● **EXERCISE AIM**
Output all entries exactly; images excluded.

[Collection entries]
--*--
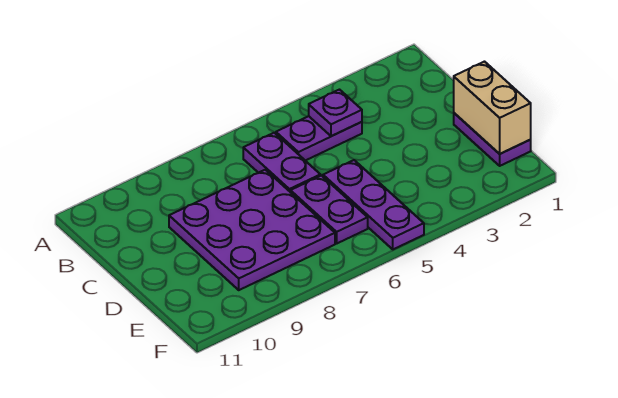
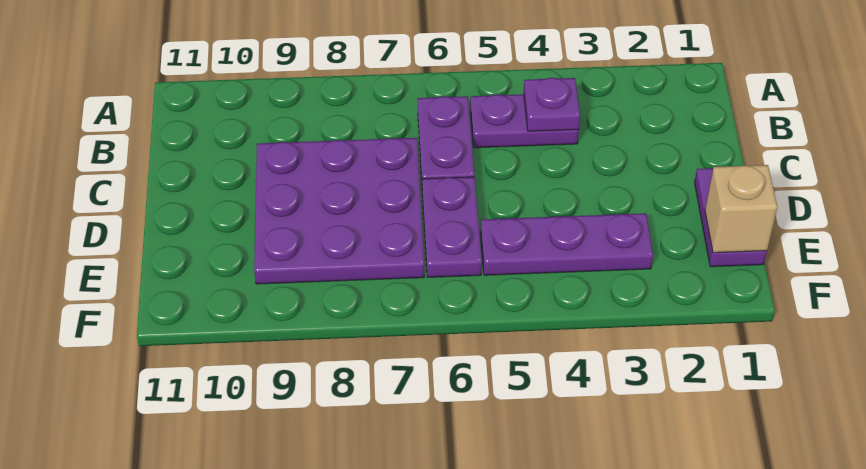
tan 1x2 brick [454,62,531,154] -> tan 1x1 brick [705,165,777,253]
purple 1x3 plate [323,160,424,249] -> purple 1x3 plate turned to [480,213,653,275]

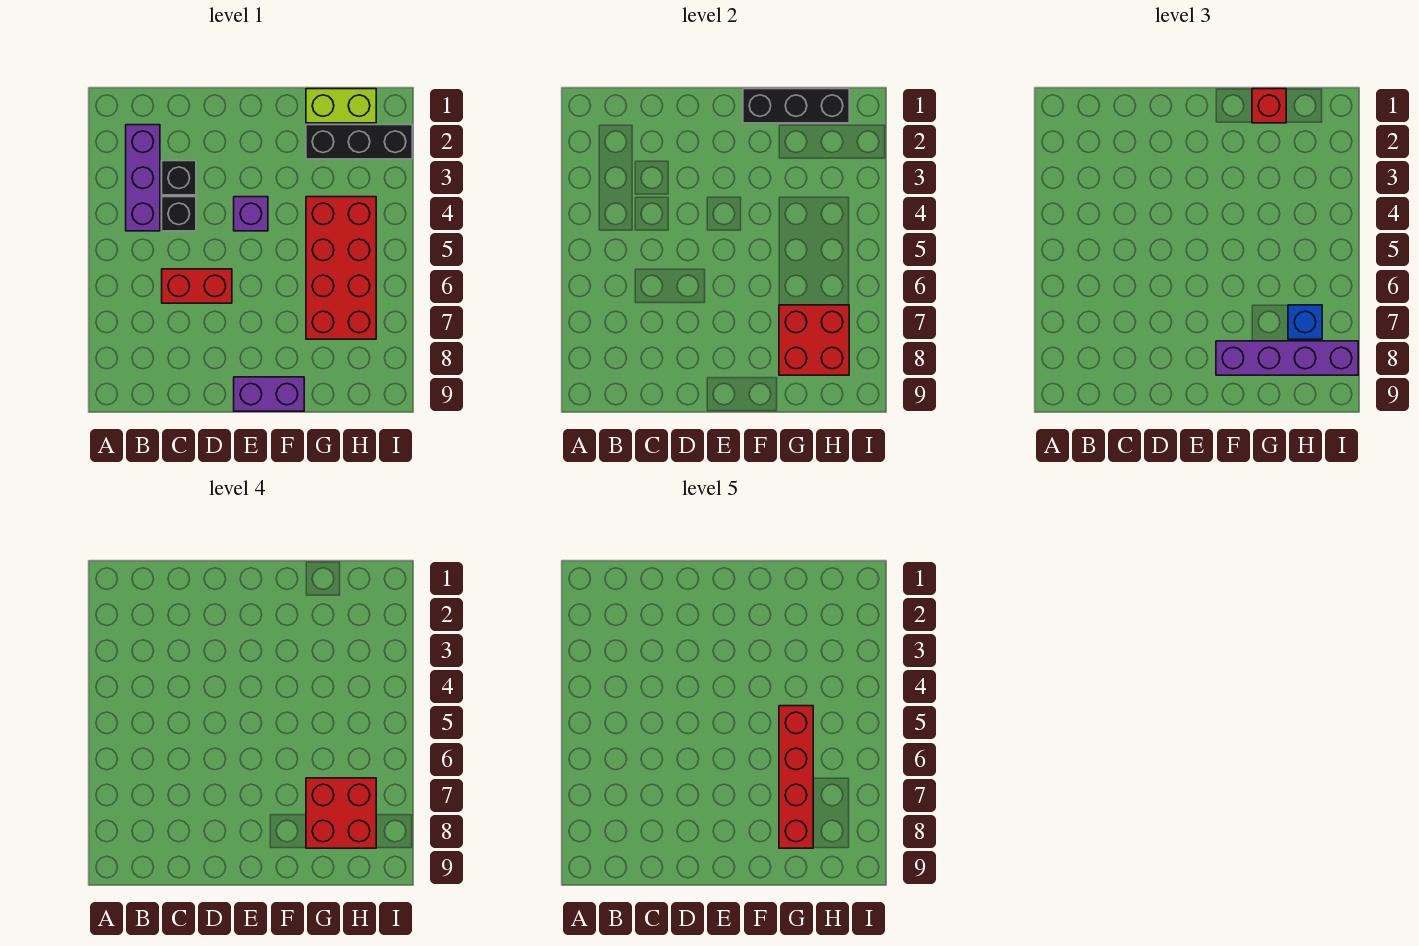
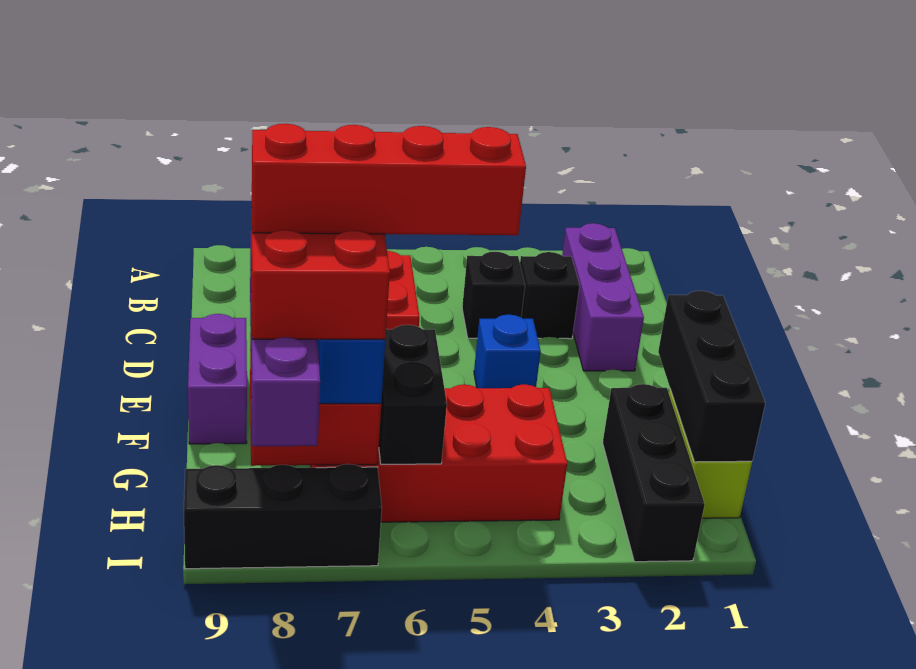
purple 1x3 brick [126,125,160,231] -> purple 1x3 brick turned to [562,223,644,371]
purple 1x1 brick [234,197,268,231] -> blue 1x1 brick [474,314,541,388]
red 1x1 brick [1252,89,1286,123] -> none
none -> black 1x2 brick [379,325,447,464]
none -> black 1x3 brick [184,464,382,569]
--*--
● **OUTPUT OF THE TASK**
tan 1x2 brick [454,62,531,154] -> tan 1x1 brick [705,165,777,253]
purple 1x3 plate [323,160,424,249] -> purple 1x3 plate turned to [480,213,653,275]

purple 1x3 brick [126,125,160,231] -> purple 1x3 brick turned to [562,223,644,371]
purple 1x1 brick [234,197,268,231] -> blue 1x1 brick [474,314,541,388]
red 1x1 brick [1252,89,1286,123] -> none
none -> black 1x2 brick [379,325,447,464]
none -> black 1x3 brick [184,464,382,569]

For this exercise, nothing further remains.